Problem details: Copy out again, unchanged, the listing below from the line that has "(211, 133) = (196, 109): turquoise" through the line that has "(317, 519) = (355, 271): brown".

Record excerpts:
══════════════════════════════

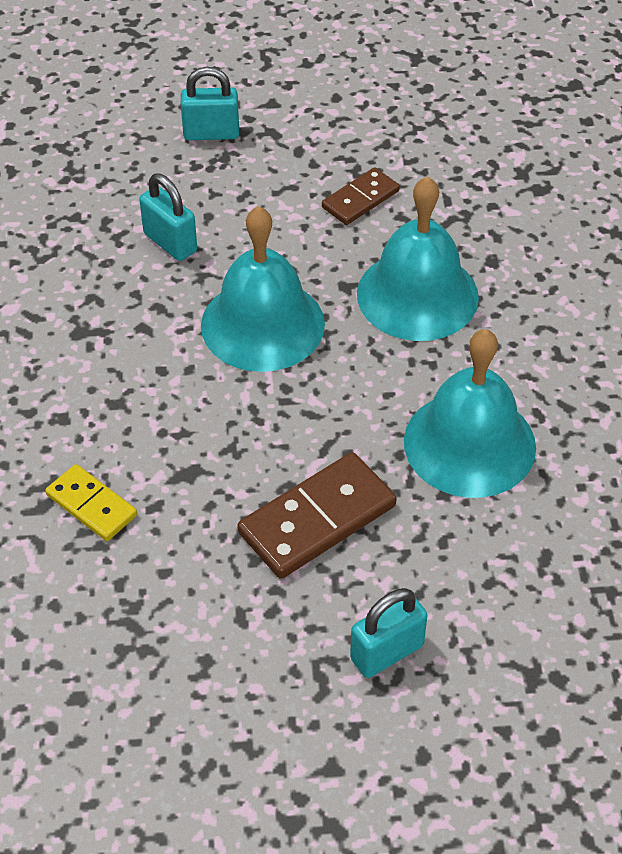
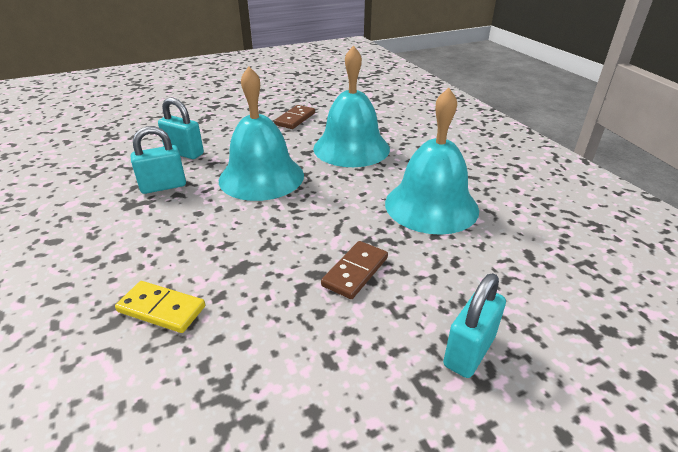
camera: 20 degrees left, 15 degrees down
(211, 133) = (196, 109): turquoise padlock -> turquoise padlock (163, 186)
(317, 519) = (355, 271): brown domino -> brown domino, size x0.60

══════════════════════════════

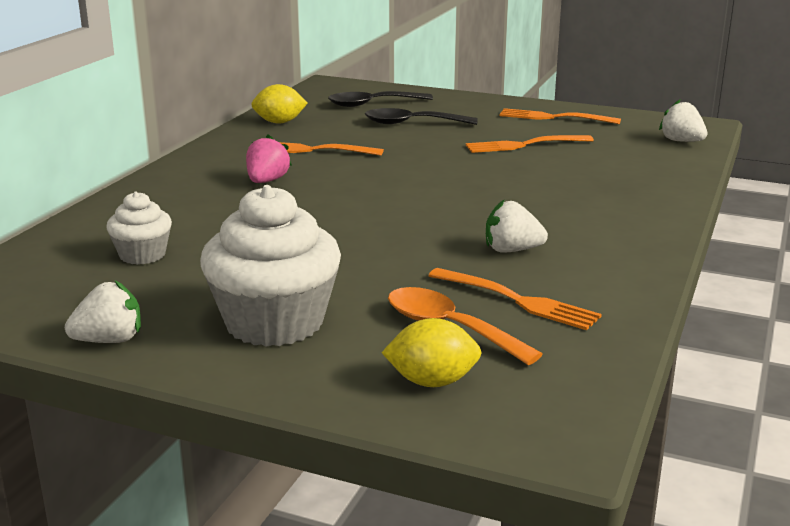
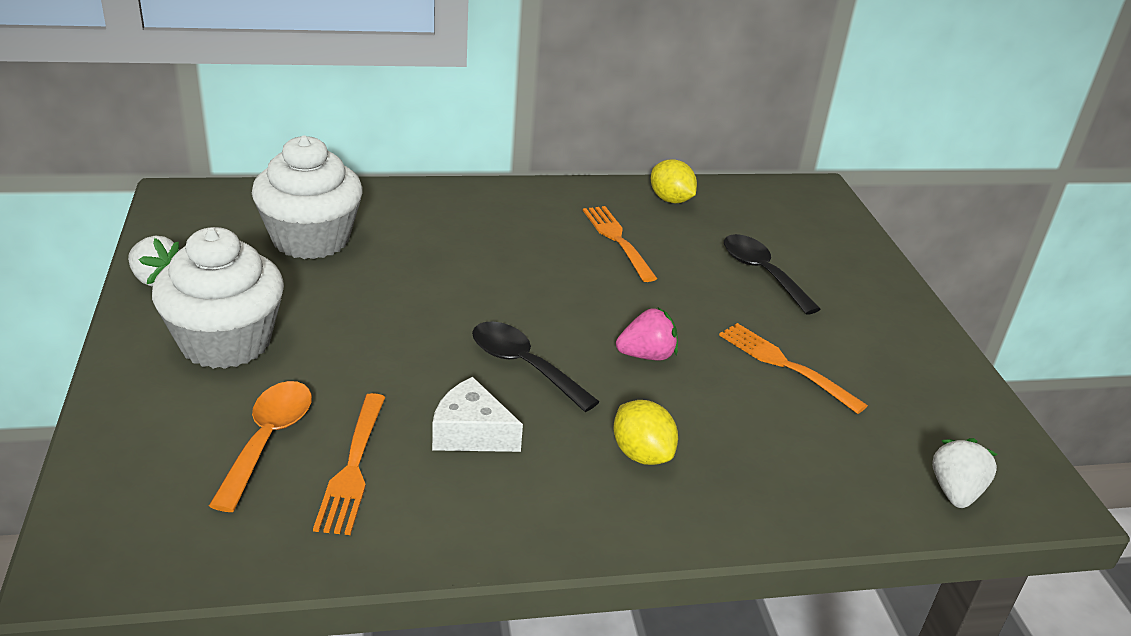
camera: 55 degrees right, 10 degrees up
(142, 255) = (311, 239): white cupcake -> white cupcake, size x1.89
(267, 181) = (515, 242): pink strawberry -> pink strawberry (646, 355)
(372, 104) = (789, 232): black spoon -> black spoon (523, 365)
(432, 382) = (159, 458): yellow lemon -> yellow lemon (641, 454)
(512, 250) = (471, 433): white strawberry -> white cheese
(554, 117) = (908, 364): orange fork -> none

══════════════════════════════

Response box:
(211, 133) = (196, 109): turquoise padlock -> turquoise padlock (163, 186)
(317, 519) = (355, 271): brown domino -> brown domino, size x0.60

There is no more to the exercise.